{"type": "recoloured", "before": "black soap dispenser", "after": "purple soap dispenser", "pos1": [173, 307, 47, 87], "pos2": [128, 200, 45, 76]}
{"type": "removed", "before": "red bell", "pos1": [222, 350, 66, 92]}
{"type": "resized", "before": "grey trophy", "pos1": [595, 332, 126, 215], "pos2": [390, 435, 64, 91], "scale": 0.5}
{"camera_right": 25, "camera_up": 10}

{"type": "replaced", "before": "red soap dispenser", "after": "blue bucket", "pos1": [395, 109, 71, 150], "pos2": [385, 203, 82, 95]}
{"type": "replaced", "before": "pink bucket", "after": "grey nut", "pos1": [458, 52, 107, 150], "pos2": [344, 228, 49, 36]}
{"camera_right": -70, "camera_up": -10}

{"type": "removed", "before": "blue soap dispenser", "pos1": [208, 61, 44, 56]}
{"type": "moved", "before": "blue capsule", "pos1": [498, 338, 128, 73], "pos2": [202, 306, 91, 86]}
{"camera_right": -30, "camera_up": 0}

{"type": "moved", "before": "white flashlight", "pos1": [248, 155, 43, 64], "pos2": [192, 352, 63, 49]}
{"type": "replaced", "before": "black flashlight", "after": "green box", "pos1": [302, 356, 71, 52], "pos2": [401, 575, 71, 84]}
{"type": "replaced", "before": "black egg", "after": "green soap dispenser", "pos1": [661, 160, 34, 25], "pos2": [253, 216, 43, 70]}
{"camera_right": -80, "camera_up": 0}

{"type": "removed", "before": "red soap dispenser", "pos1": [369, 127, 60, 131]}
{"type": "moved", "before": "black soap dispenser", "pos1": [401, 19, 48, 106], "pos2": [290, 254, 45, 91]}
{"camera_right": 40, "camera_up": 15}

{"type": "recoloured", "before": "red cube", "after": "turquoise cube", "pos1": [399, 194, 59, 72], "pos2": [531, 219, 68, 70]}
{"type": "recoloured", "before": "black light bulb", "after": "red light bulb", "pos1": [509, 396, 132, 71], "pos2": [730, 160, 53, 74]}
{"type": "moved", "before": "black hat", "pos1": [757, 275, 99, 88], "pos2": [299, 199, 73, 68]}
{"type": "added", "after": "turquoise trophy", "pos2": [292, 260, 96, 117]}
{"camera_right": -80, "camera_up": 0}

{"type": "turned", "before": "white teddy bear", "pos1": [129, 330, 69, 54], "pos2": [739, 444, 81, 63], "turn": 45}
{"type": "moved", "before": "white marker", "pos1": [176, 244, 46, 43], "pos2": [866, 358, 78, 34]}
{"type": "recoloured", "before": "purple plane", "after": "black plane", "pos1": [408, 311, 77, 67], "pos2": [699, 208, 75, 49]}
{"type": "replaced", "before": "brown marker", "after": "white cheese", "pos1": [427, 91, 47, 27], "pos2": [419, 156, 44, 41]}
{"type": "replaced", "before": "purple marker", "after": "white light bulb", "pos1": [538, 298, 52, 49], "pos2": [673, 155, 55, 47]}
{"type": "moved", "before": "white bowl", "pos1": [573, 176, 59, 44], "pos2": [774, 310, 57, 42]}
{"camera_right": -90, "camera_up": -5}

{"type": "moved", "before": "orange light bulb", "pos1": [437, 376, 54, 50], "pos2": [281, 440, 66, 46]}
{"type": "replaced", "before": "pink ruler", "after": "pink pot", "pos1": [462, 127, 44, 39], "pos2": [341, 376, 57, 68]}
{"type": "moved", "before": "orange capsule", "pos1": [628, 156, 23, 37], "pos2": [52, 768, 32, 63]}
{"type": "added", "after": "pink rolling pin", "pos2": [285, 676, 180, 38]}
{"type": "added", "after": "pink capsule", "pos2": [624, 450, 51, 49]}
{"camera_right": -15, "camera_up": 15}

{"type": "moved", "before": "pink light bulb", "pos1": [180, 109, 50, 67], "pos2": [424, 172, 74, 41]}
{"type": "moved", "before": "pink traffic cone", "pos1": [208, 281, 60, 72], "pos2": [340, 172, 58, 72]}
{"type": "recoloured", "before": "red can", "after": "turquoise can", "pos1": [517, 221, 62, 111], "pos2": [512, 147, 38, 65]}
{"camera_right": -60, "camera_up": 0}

> _EXERCISE BRIEF_
Output every entry again, exactly as given.

> _OUTPUT OF THE EXERCISE_
{"type": "recoloured", "before": "black soap dispenser", "after": "purple soap dispenser", "pos1": [173, 307, 47, 87], "pos2": [128, 200, 45, 76]}
{"type": "removed", "before": "red bell", "pos1": [222, 350, 66, 92]}
{"type": "resized", "before": "grey trophy", "pos1": [595, 332, 126, 215], "pos2": [390, 435, 64, 91], "scale": 0.5}
{"camera_right": 25, "camera_up": 10}

{"type": "replaced", "before": "red soap dispenser", "after": "blue bucket", "pos1": [395, 109, 71, 150], "pos2": [385, 203, 82, 95]}
{"type": "replaced", "before": "pink bucket", "after": "grey nut", "pos1": [458, 52, 107, 150], "pos2": [344, 228, 49, 36]}
{"camera_right": -70, "camera_up": -10}

{"type": "removed", "before": "blue soap dispenser", "pos1": [208, 61, 44, 56]}
{"type": "moved", "before": "blue capsule", "pos1": [498, 338, 128, 73], "pos2": [202, 306, 91, 86]}
{"camera_right": -30, "camera_up": 0}

{"type": "moved", "before": "white flashlight", "pos1": [248, 155, 43, 64], "pos2": [192, 352, 63, 49]}
{"type": "replaced", "before": "black flashlight", "after": "green box", "pos1": [302, 356, 71, 52], "pos2": [401, 575, 71, 84]}
{"type": "replaced", "before": "black egg", "after": "green soap dispenser", "pos1": [661, 160, 34, 25], "pos2": [253, 216, 43, 70]}
{"camera_right": -80, "camera_up": 0}

{"type": "removed", "before": "red soap dispenser", "pos1": [369, 127, 60, 131]}
{"type": "moved", "before": "black soap dispenser", "pos1": [401, 19, 48, 106], "pos2": [290, 254, 45, 91]}
{"camera_right": 40, "camera_up": 15}

{"type": "recoloured", "before": "red cube", "after": "turquoise cube", "pos1": [399, 194, 59, 72], "pos2": [531, 219, 68, 70]}
{"type": "recoloured", "before": "black light bulb", "after": "red light bulb", "pos1": [509, 396, 132, 71], "pos2": [730, 160, 53, 74]}
{"type": "moved", "before": "black hat", "pos1": [757, 275, 99, 88], "pos2": [299, 199, 73, 68]}
{"type": "added", "after": "turquoise trophy", "pos2": [292, 260, 96, 117]}
{"camera_right": -80, "camera_up": 0}

{"type": "turned", "before": "white teddy bear", "pos1": [129, 330, 69, 54], "pos2": [739, 444, 81, 63], "turn": 45}
{"type": "moved", "before": "white marker", "pos1": [176, 244, 46, 43], "pos2": [866, 358, 78, 34]}
{"type": "recoloured", "before": "purple plane", "after": "black plane", "pos1": [408, 311, 77, 67], "pos2": [699, 208, 75, 49]}
{"type": "replaced", "before": "brown marker", "after": "white cheese", "pos1": [427, 91, 47, 27], "pos2": [419, 156, 44, 41]}
{"type": "replaced", "before": "purple marker", "after": "white light bulb", "pos1": [538, 298, 52, 49], "pos2": [673, 155, 55, 47]}
{"type": "moved", "before": "white bowl", "pos1": [573, 176, 59, 44], "pos2": [774, 310, 57, 42]}
{"camera_right": -90, "camera_up": -5}

{"type": "moved", "before": "orange light bulb", "pos1": [437, 376, 54, 50], "pos2": [281, 440, 66, 46]}
{"type": "replaced", "before": "pink ruler", "after": "pink pot", "pos1": [462, 127, 44, 39], "pos2": [341, 376, 57, 68]}
{"type": "moved", "before": "orange capsule", "pos1": [628, 156, 23, 37], "pos2": [52, 768, 32, 63]}
{"type": "added", "after": "pink rolling pin", "pos2": [285, 676, 180, 38]}
{"type": "added", "after": "pink capsule", "pos2": [624, 450, 51, 49]}
{"camera_right": -15, "camera_up": 15}

{"type": "moved", "before": "pink light bulb", "pos1": [180, 109, 50, 67], "pos2": [424, 172, 74, 41]}
{"type": "moved", "before": "pink traffic cone", "pos1": [208, 281, 60, 72], "pos2": [340, 172, 58, 72]}
{"type": "recoloured", "before": "red can", "after": "turquoise can", "pos1": [517, 221, 62, 111], "pos2": [512, 147, 38, 65]}
{"camera_right": -60, "camera_up": 0}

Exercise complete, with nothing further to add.